Stored entries:
***

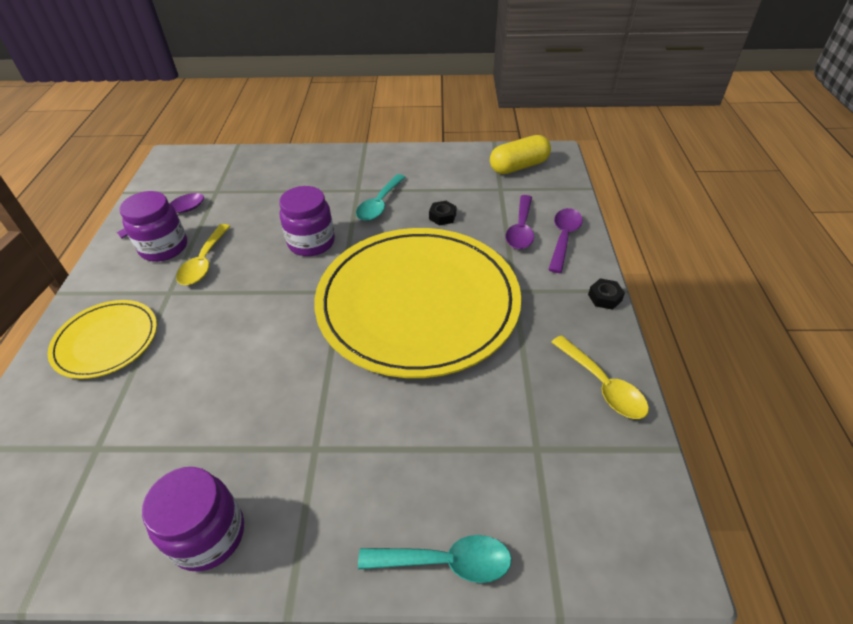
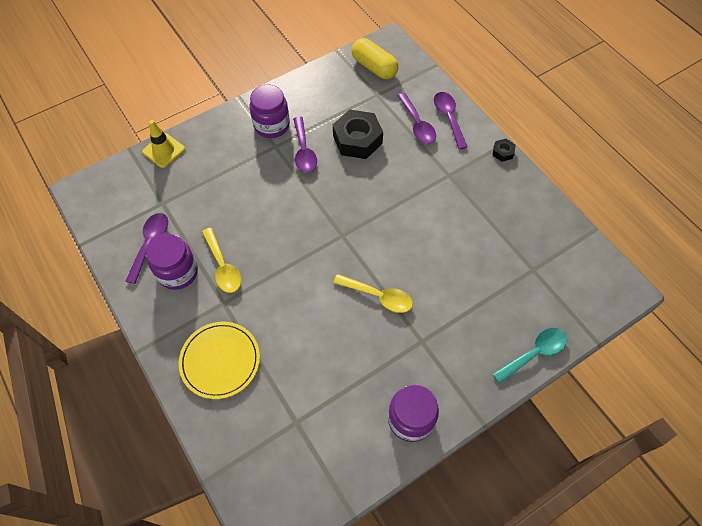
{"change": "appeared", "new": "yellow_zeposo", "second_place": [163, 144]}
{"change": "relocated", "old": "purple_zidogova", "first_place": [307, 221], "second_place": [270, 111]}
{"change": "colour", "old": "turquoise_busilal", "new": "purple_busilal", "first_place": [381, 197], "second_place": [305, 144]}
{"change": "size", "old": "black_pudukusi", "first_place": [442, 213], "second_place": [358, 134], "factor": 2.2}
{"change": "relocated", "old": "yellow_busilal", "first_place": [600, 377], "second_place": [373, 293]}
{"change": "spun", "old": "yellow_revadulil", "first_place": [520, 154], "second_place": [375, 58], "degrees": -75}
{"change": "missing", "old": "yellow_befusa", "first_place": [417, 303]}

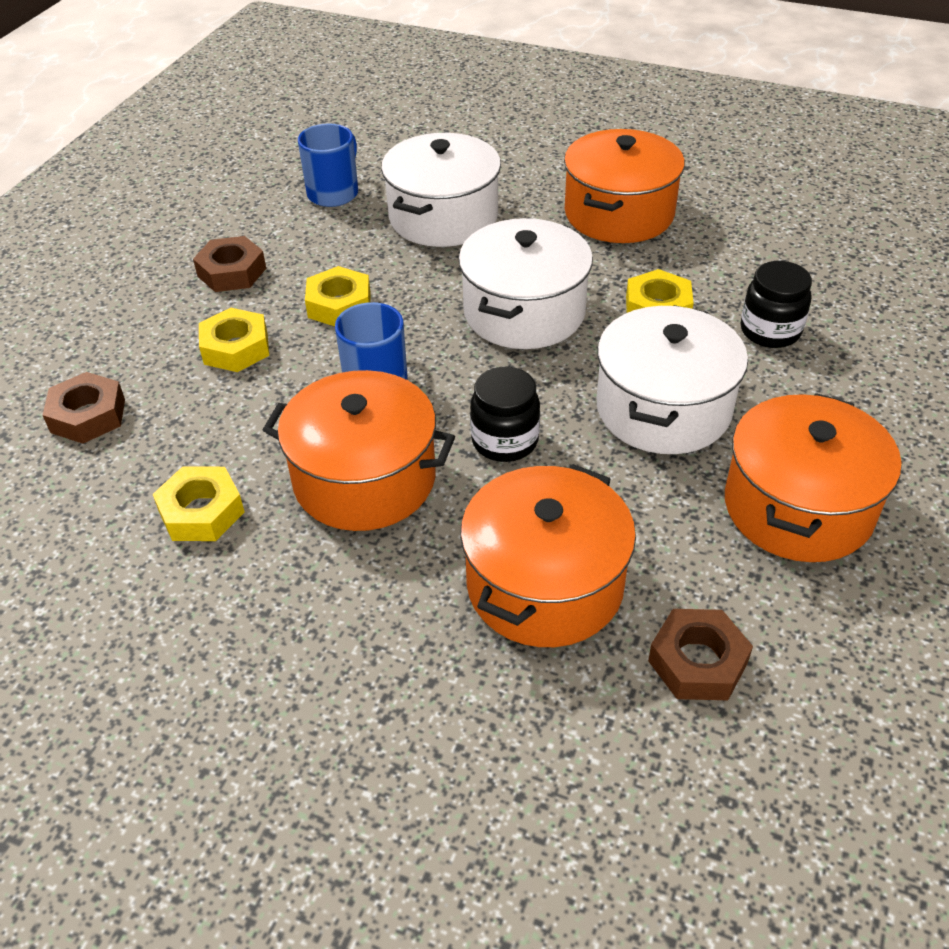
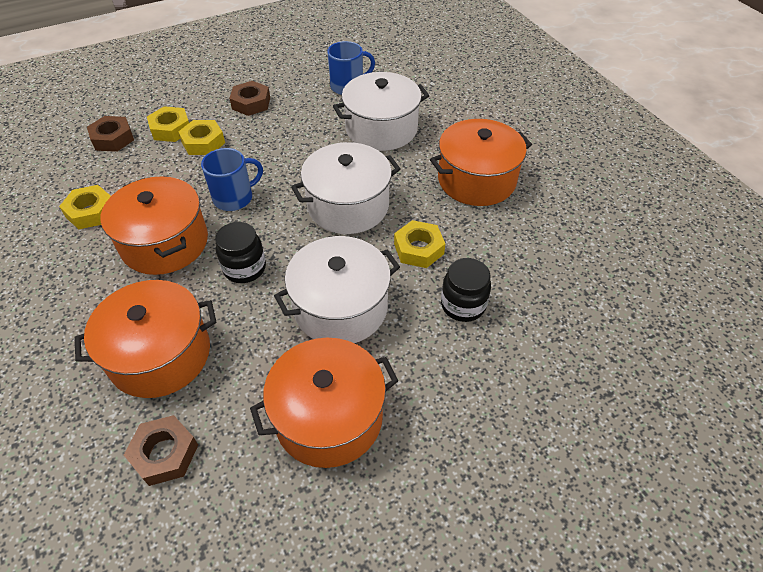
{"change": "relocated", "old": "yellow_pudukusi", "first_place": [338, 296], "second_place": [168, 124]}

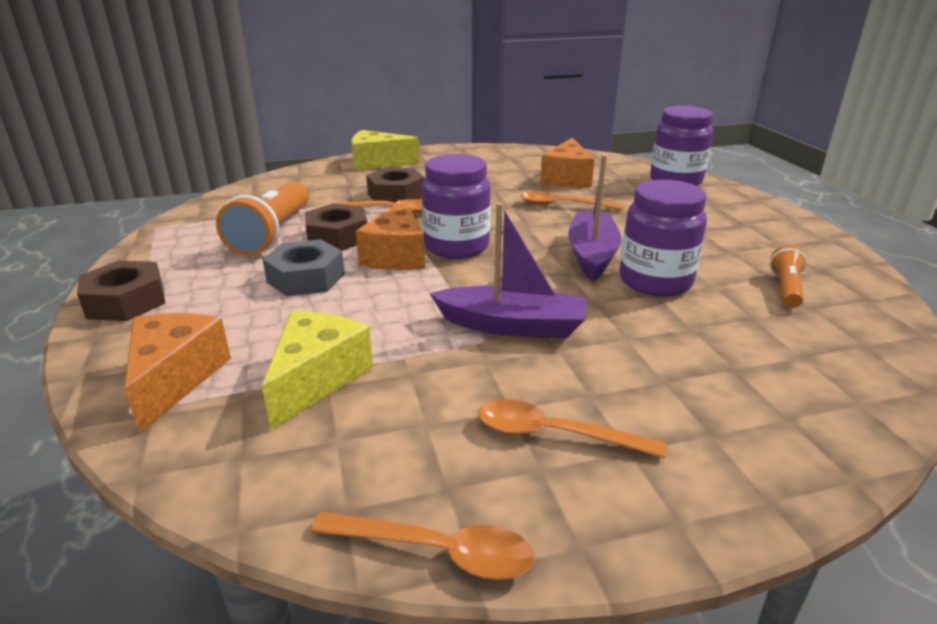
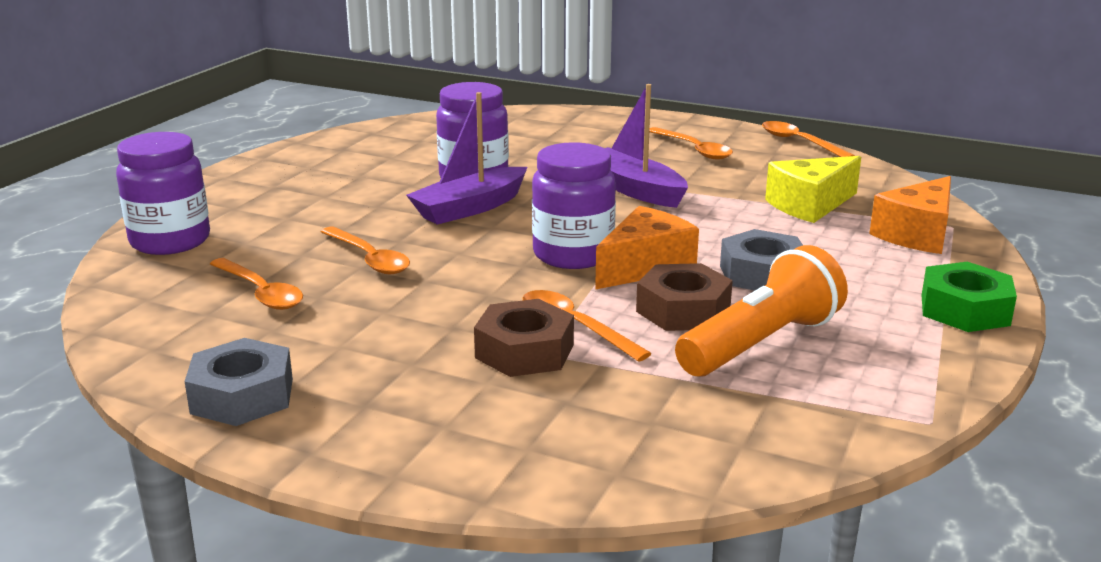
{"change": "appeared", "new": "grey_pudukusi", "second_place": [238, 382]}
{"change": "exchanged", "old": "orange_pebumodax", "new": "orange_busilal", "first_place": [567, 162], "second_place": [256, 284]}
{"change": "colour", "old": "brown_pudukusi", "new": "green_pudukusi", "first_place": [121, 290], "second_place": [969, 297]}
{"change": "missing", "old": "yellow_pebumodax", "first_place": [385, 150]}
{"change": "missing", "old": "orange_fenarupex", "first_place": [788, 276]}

***

:: What to do ::
Quote the preceding records in their entirety, excluding every picture.

:: Answer to this task ::
{"change": "appeared", "new": "yellow_zeposo", "second_place": [163, 144]}
{"change": "relocated", "old": "purple_zidogova", "first_place": [307, 221], "second_place": [270, 111]}
{"change": "colour", "old": "turquoise_busilal", "new": "purple_busilal", "first_place": [381, 197], "second_place": [305, 144]}
{"change": "size", "old": "black_pudukusi", "first_place": [442, 213], "second_place": [358, 134], "factor": 2.2}
{"change": "relocated", "old": "yellow_busilal", "first_place": [600, 377], "second_place": [373, 293]}
{"change": "spun", "old": "yellow_revadulil", "first_place": [520, 154], "second_place": [375, 58], "degrees": -75}
{"change": "missing", "old": "yellow_befusa", "first_place": [417, 303]}

{"change": "relocated", "old": "yellow_pudukusi", "first_place": [338, 296], "second_place": [168, 124]}

{"change": "appeared", "new": "grey_pudukusi", "second_place": [238, 382]}
{"change": "exchanged", "old": "orange_pebumodax", "new": "orange_busilal", "first_place": [567, 162], "second_place": [256, 284]}
{"change": "colour", "old": "brown_pudukusi", "new": "green_pudukusi", "first_place": [121, 290], "second_place": [969, 297]}
{"change": "missing", "old": "yellow_pebumodax", "first_place": [385, 150]}
{"change": "missing", "old": "orange_fenarupex", "first_place": [788, 276]}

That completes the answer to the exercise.